GOAL OF THE EXERCISE: Across the records below, report how many lines include the word "down", stating the number alone.
►
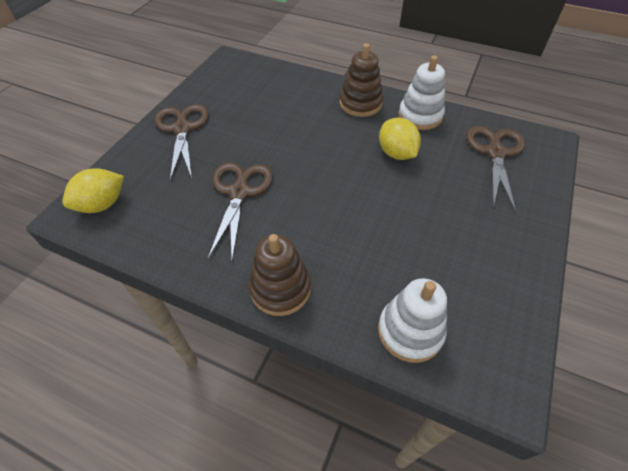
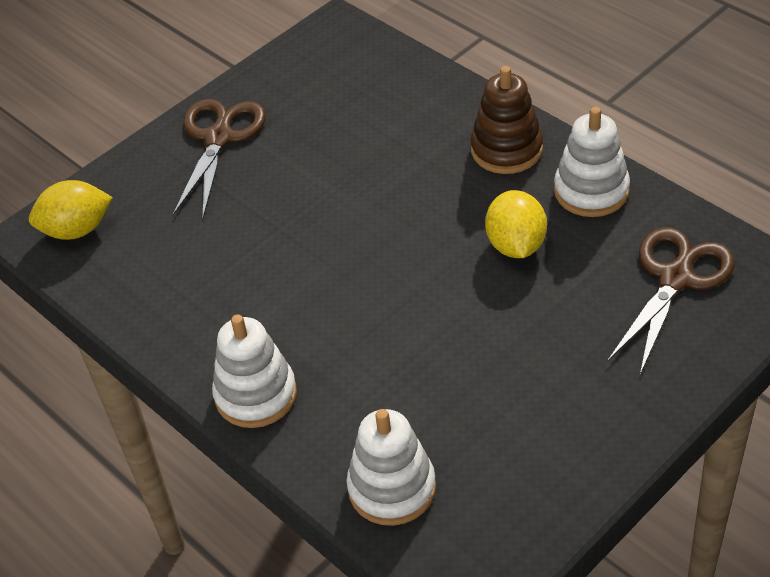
camera: 25 degrees right, 5 degrees down
(239, 192) = (259, 254): brown scissors -> none
(280, 289) = (256, 395): brown stacking toy -> white stacking toy

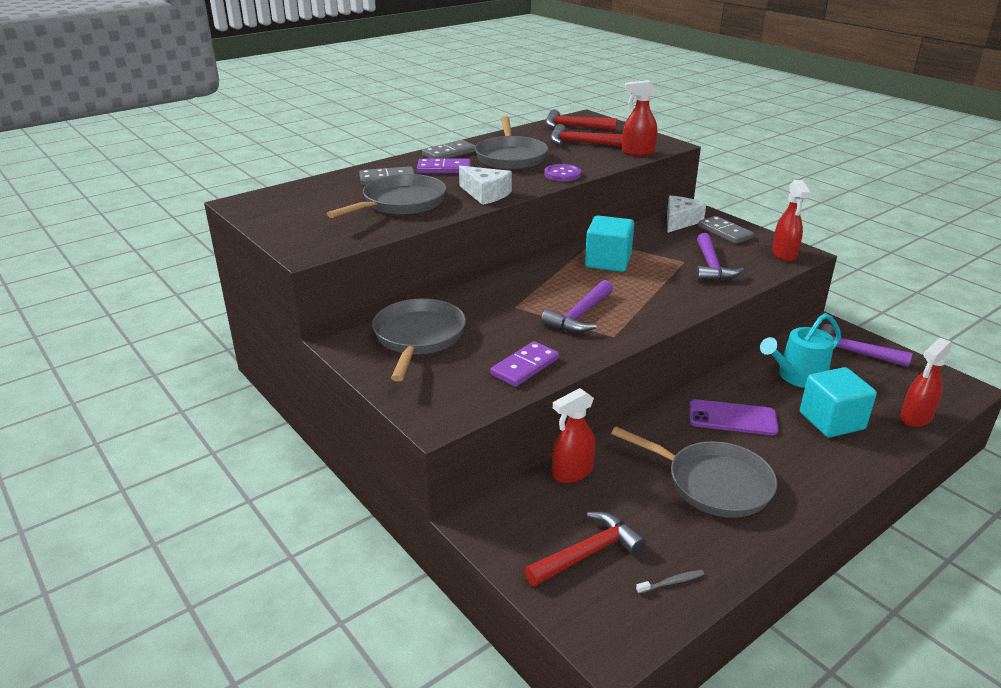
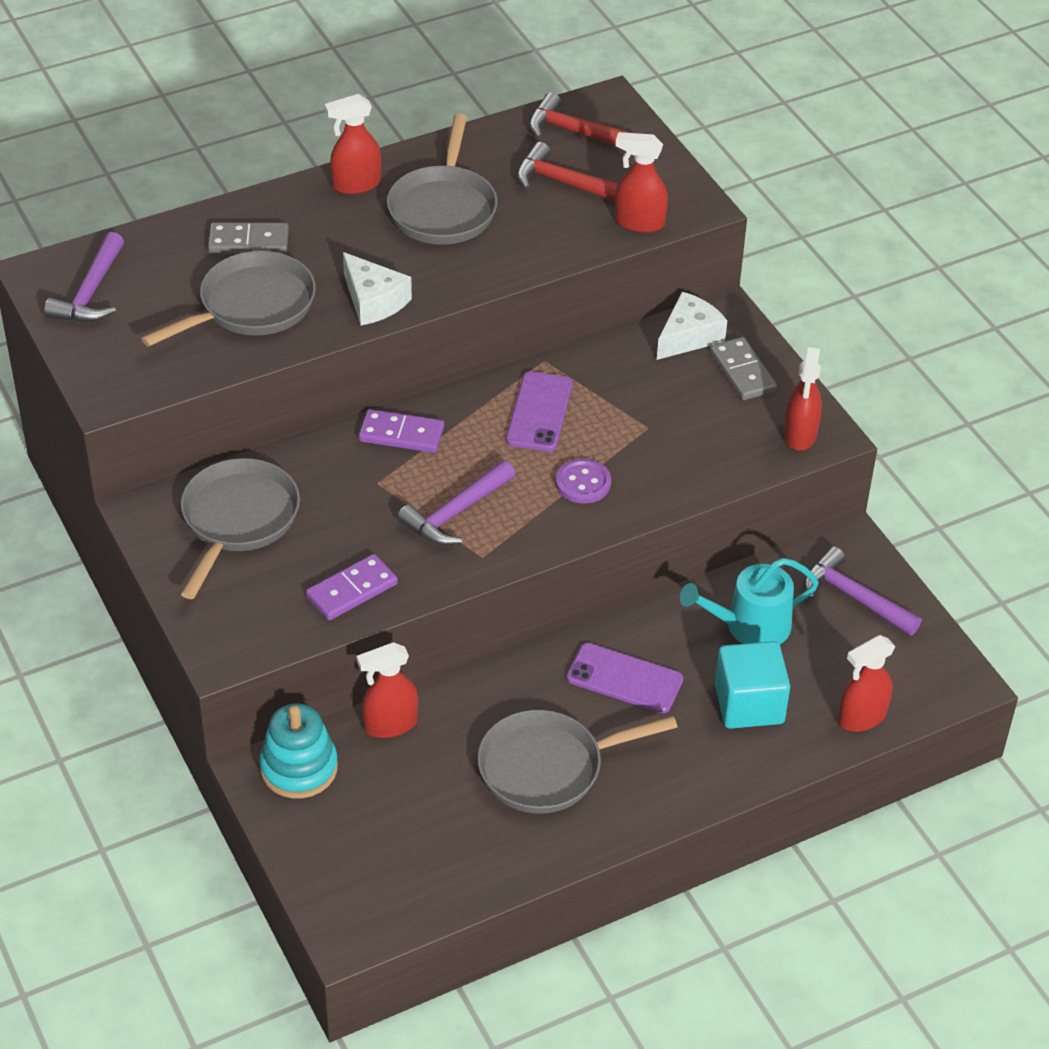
camera: 10 degrees right, 15 degrees up
(444, 169) = (335, 227): purple domino -> purple domino (401, 434)
(449, 153) = (356, 184): grey domino -> red spray bottle
(510, 514) = (299, 768): none -> turquoise stacking toy
(562, 174) = (500, 267): purple button -> purple button (583, 483)
(588, 553) = (366, 830): red hammer -> none
(608, 262) = (539, 412): turquoise cube -> purple phone
(671, 582) = (441, 878): grey toothbrush -> none
(711, 266) = (680, 444): purple hammer -> purple hammer (90, 293)
(712, 483) = (548, 767): grey pan -> grey pan turned 120 degrees clockwise

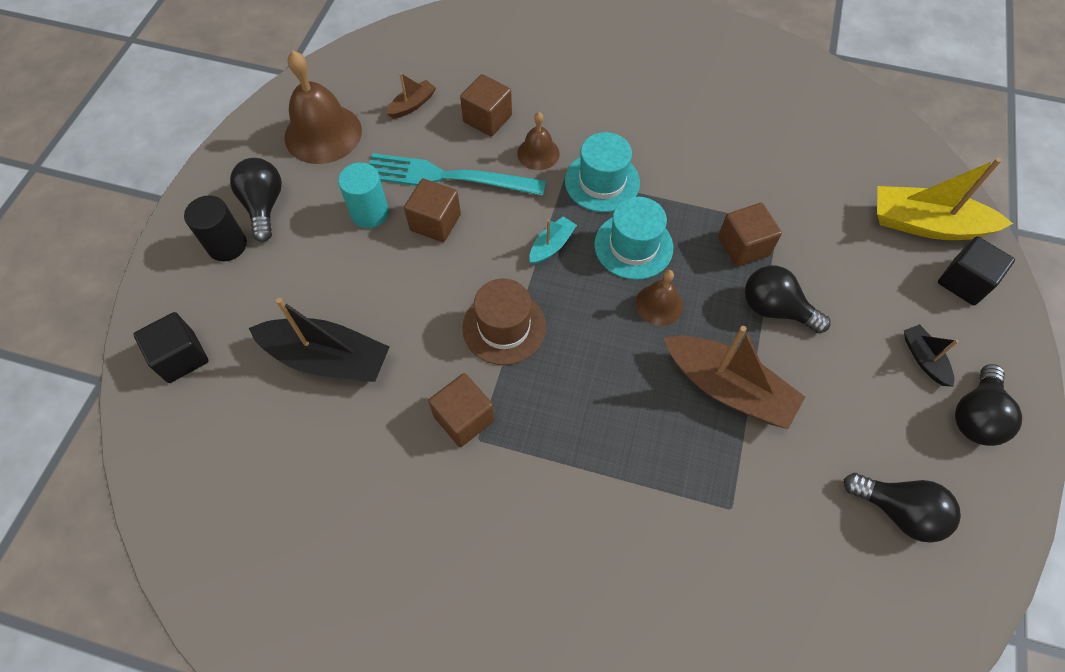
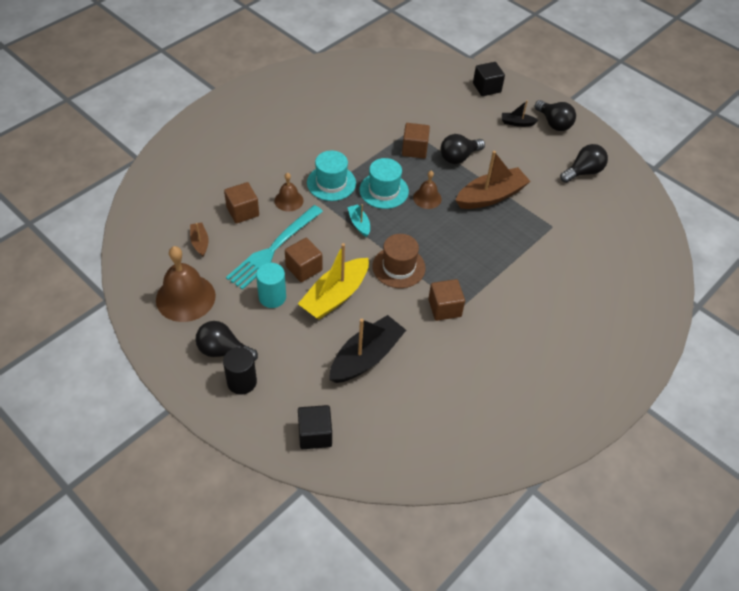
camera: 65 degrees left, 10 degrees down
(926, 224) = (448, 81): yellow boat -> yellow boat (335, 296)

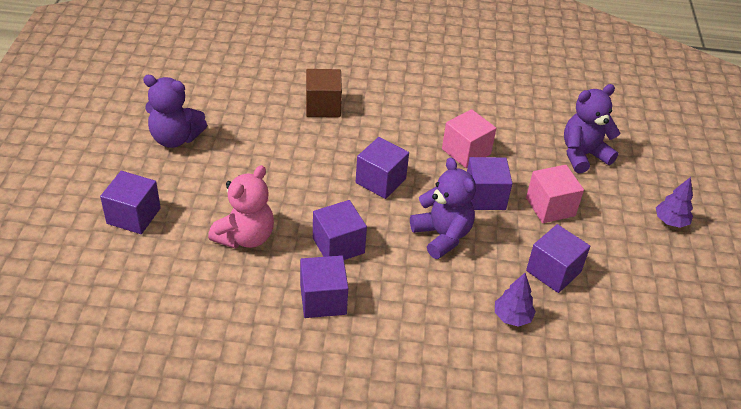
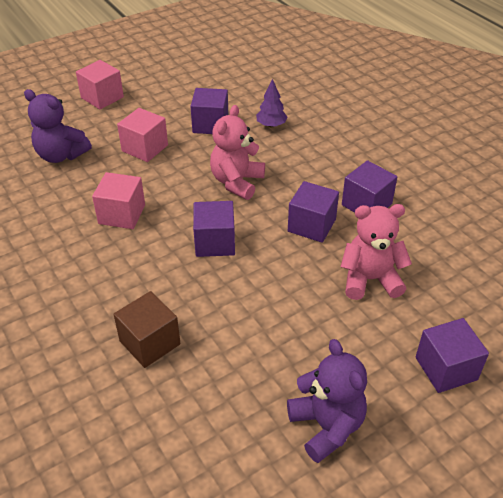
camera: 125 degrees left, 0 degrees up
(442, 236) = (237, 182): purple teddy bear -> pink teddy bear
(485, 197) = (169, 181): purple cube -> none
(670, 221) = (102, 97): purple tree -> pink cube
◄
SOLUTION TO THIS TASK: 2